WHAT YOU HAVE TO DO>
An exact copy of the data below is needed; please leave out any pictures.

MATERIAL PROVIDED>

---------------

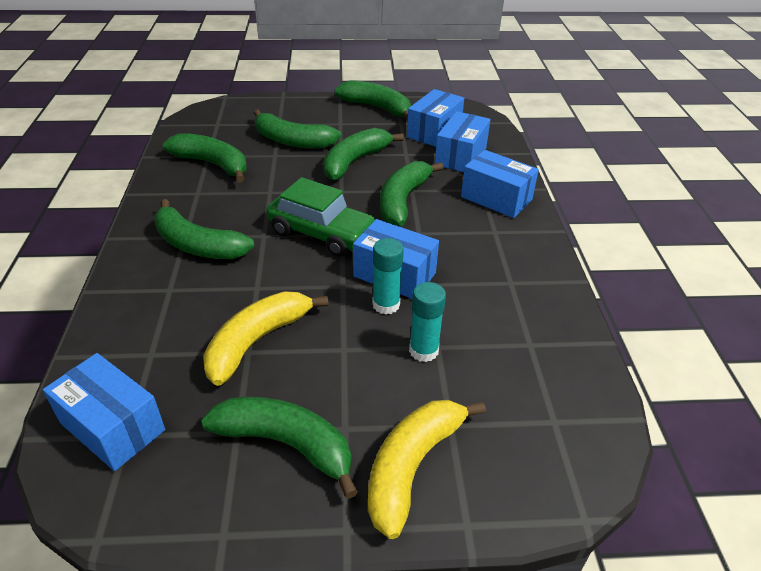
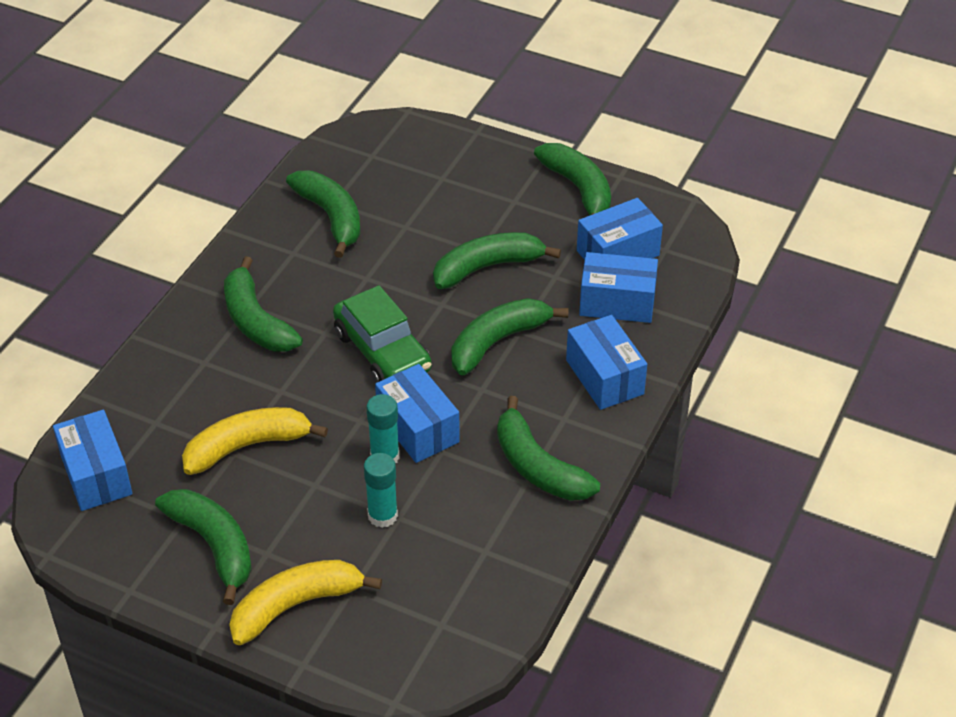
camera: 30 degrees right, 5 degrees up
(292, 141) = (439, 211): green banana -> green banana (538, 467)
(460, 156) = (617, 303): blue box -> blue box turned 45 degrees clockwise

---------------

ANSWER BOX>
camera: 30 degrees right, 5 degrees up
(292, 141) = (439, 211): green banana -> green banana (538, 467)
(460, 156) = (617, 303): blue box -> blue box turned 45 degrees clockwise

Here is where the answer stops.